→ **BRIEF**
Go through the following data and transcribe exactly the stretch of lines from the one holding "was: black flashlight" to the one holding "in_second: [645, 573]", both included.

Extracted records

-*-

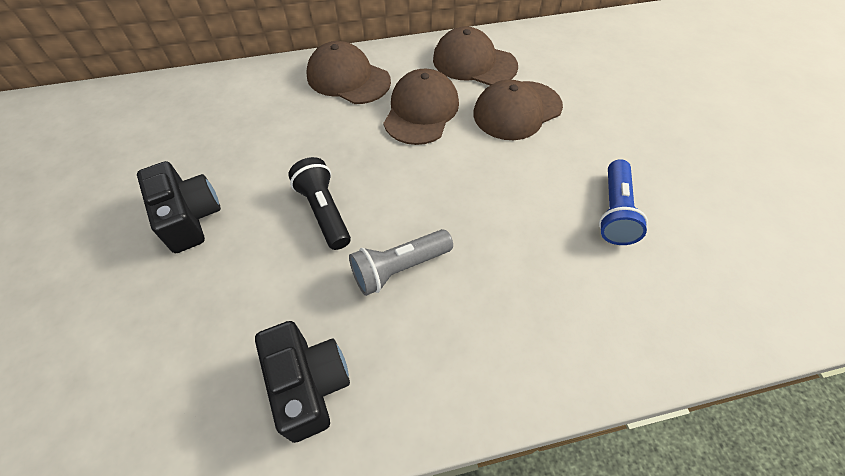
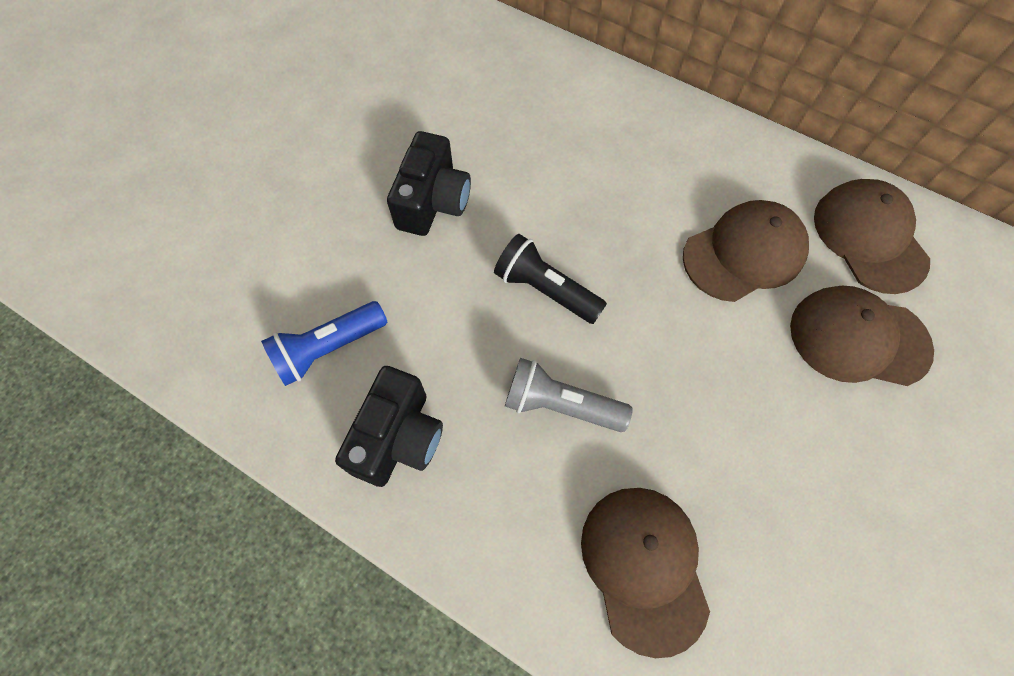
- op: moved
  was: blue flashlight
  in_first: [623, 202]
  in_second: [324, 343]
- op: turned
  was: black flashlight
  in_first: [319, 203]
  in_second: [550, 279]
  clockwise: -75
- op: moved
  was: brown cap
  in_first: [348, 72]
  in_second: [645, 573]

-*-

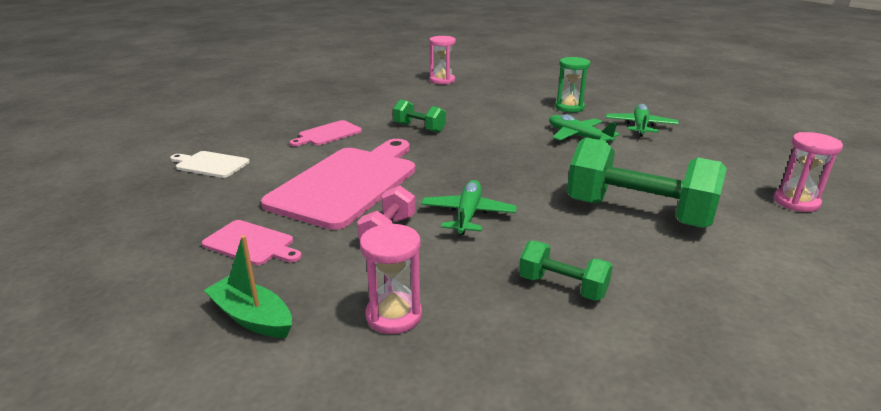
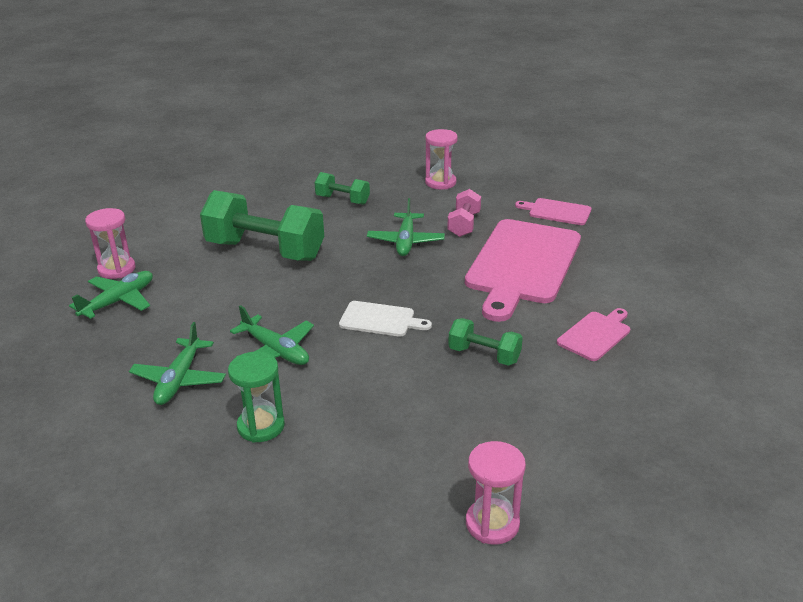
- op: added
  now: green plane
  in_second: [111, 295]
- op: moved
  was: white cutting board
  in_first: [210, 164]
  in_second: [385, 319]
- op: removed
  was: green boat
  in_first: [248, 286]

-*-

→ **TASK SOLUTION**
  was: black flashlight
  in_first: [319, 203]
  in_second: [550, 279]
  clockwise: -75
- op: moved
  was: brown cap
  in_first: [348, 72]
  in_second: [645, 573]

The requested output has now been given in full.